• **THE PROBLEM**: Go through each line of the records below and count those with the word "plate". Give only the count.

• **INFORMATION PROVIDED**:
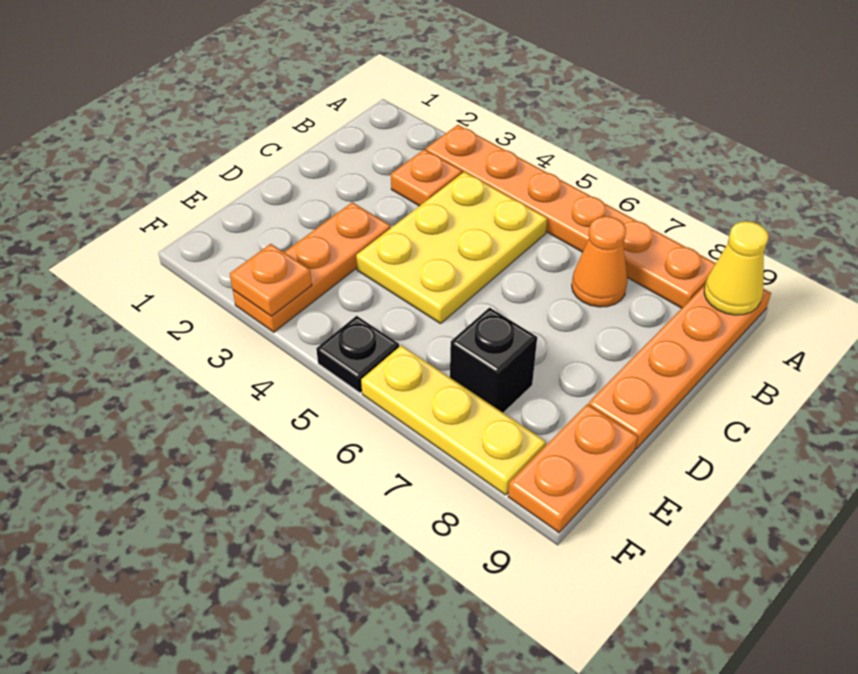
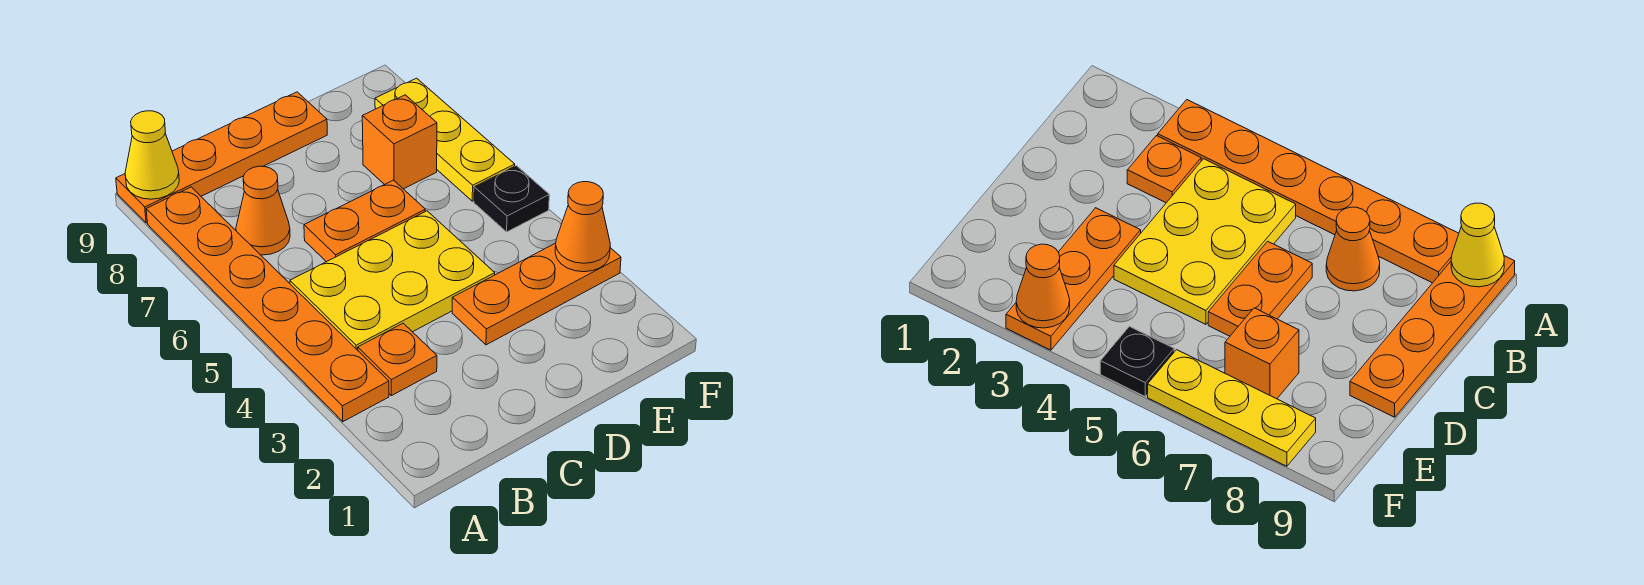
black brick E7 level 1 -> orange brick E7 level 1
orange plate E9:F9 level 1 -> orange plate C6:D6 level 1
orange plate F3 level 2 -> orange cone F3 level 2

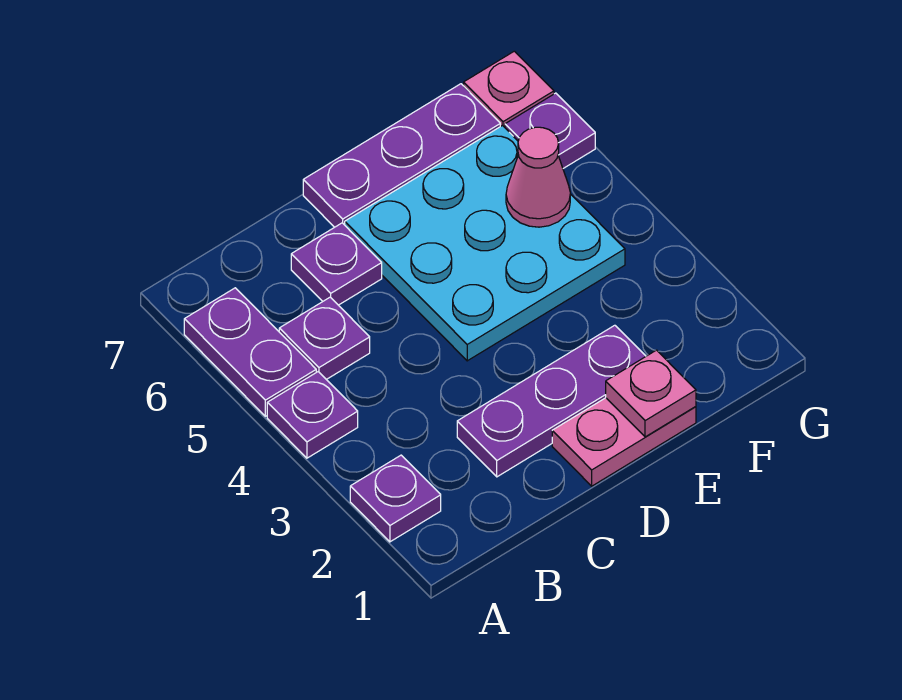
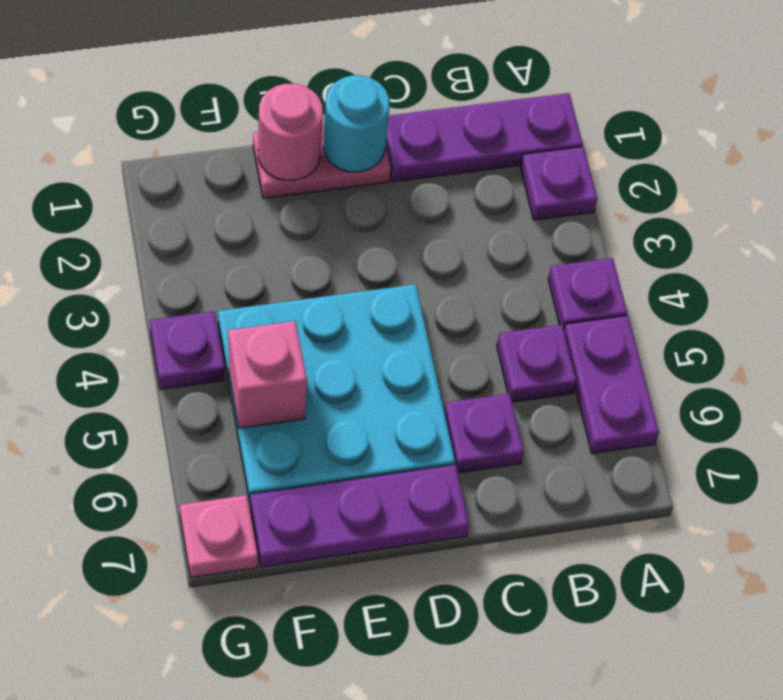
purple plate C2:E2 level 1 -> purple plate A1:C1 level 1
none -> cyan round brick D1 level 2
pink plate E1 level 2 -> pink round brick E1 level 2
pink cone F5 level 2 -> pink brick F5 level 2
purple plate G6 level 1 -> purple plate G4 level 1

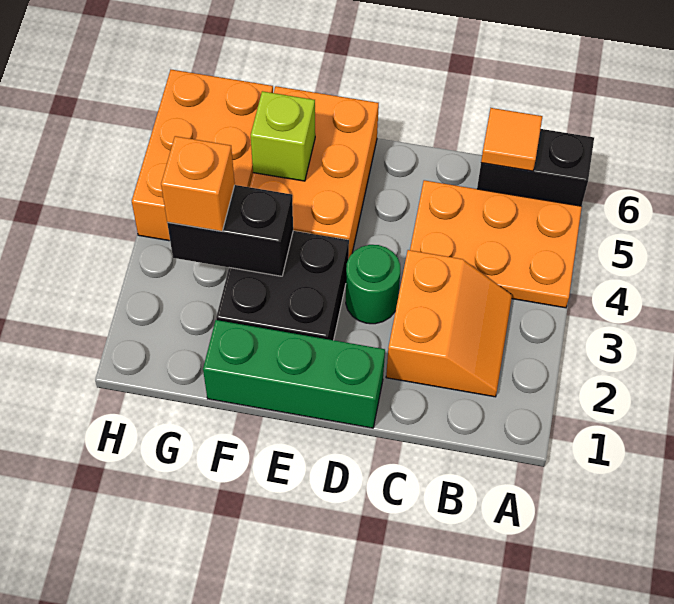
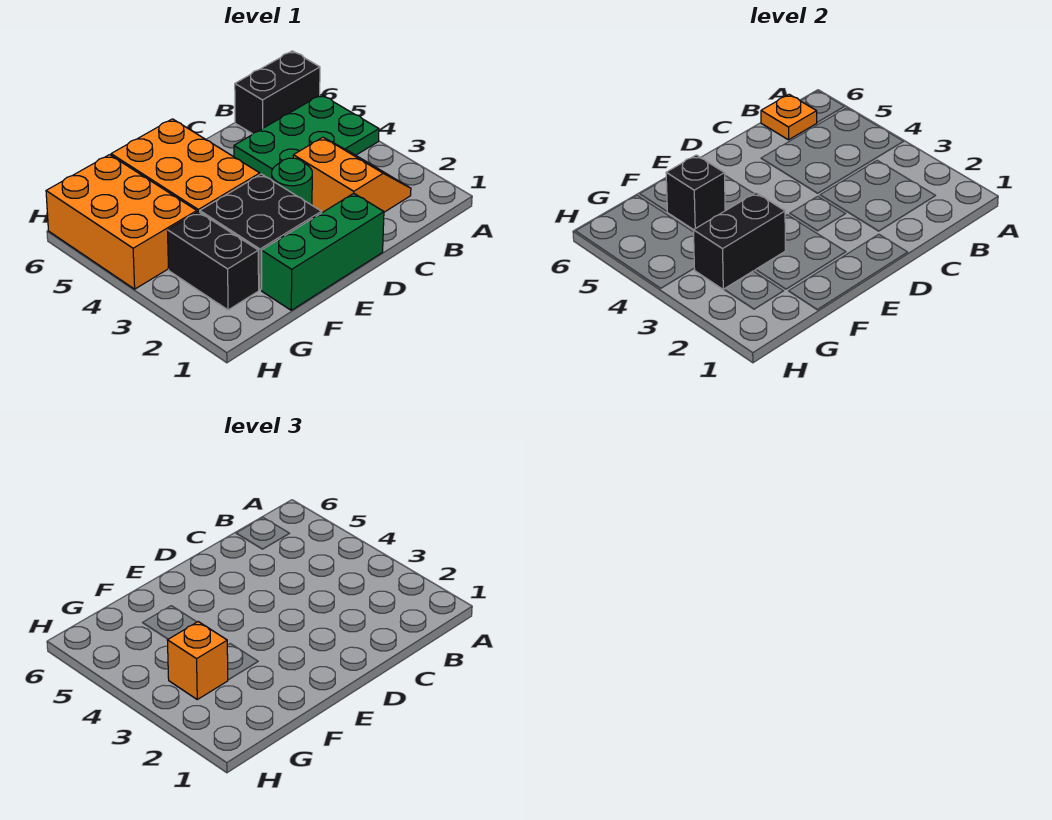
orange plate A4:C5 level 1 -> green plate A4:C5 level 1
orange tile B6 level 2 -> orange plate B6 level 2
lime brick F5 level 2 -> black brick F5 level 2
none -> black brick G2:G3 level 1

• **ANSWER TO THIS PROBLEM**: 7